- ENTRIES SHOWN
_____

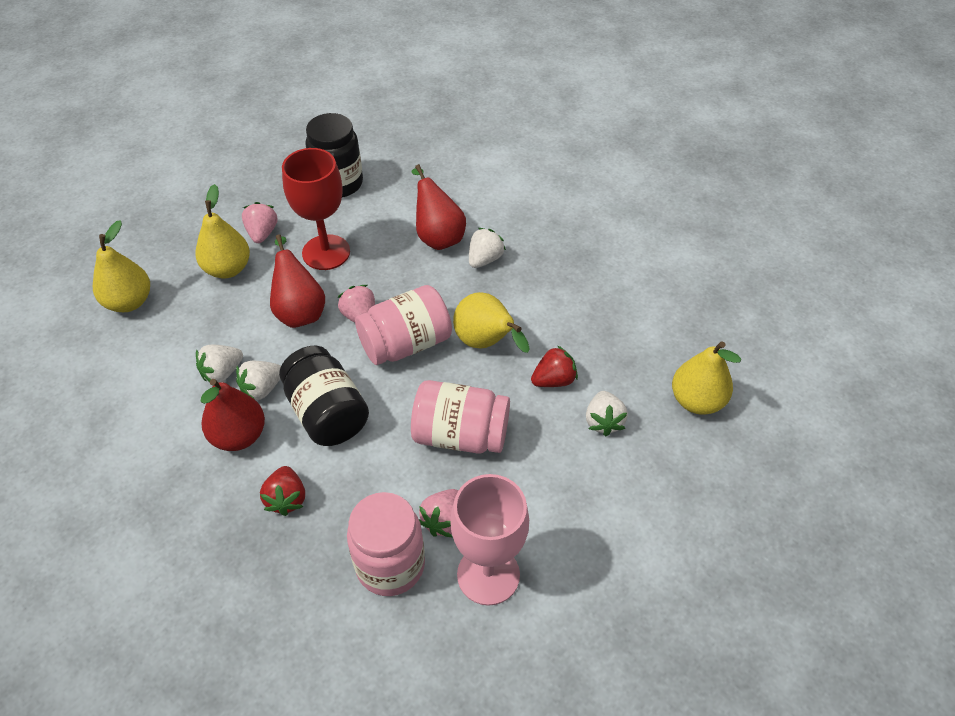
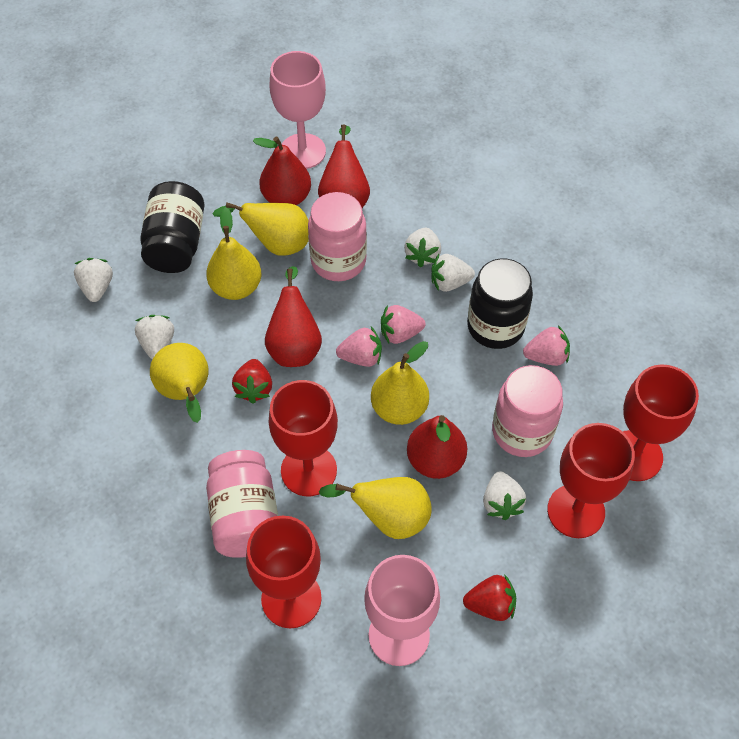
pink goblet: 1 -> 2
red goblet: 1 -> 4
red pear: 3 -> 4
white strawberry: 4 -> 5
yellow pear: 4 -> 5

_____

The answer must consist of the entries above, reproduced word for word, without any pictures.

- ANSWER SECTION
pink goblet: 1 -> 2
red goblet: 1 -> 4
red pear: 3 -> 4
white strawberry: 4 -> 5
yellow pear: 4 -> 5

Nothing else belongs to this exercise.